(Beginning of Data provided)

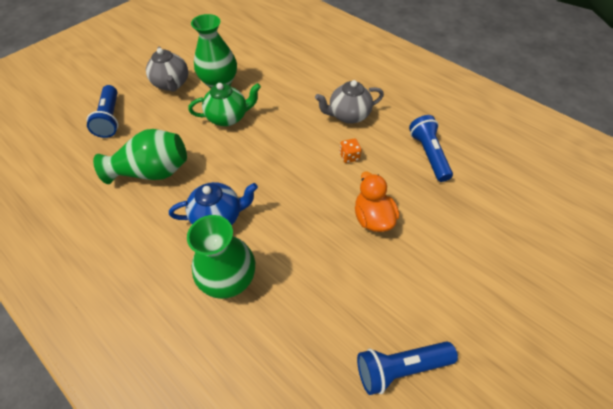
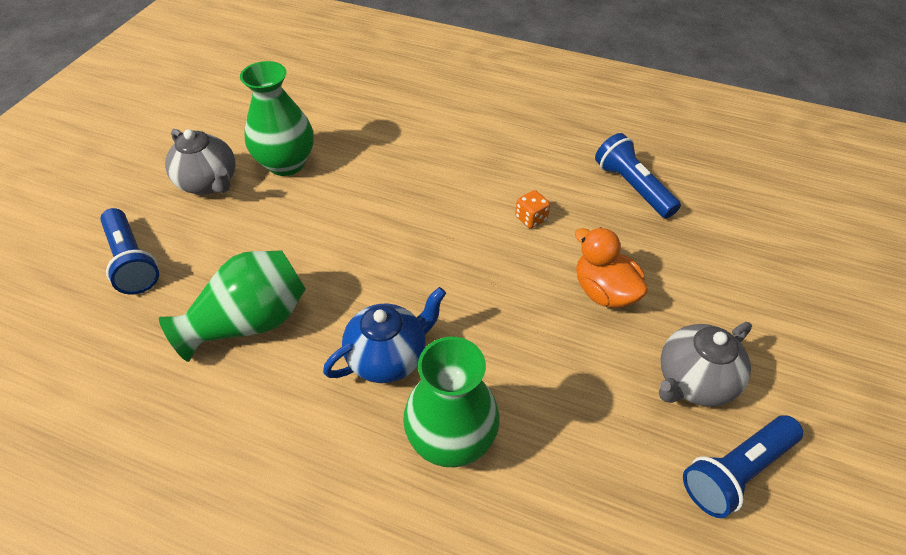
camera: 20 degrees left, 5 degrees down
(228, 117) = (327, 210): green teapot -> none
(348, 115) = (500, 163): grey teapot -> grey teapot (693, 381)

(End of Data provided)

#### What you should do
Show every line above in which the word "teapot" is found.

#### Task answer
(228, 117) = (327, 210): green teapot -> none
(348, 115) = (500, 163): grey teapot -> grey teapot (693, 381)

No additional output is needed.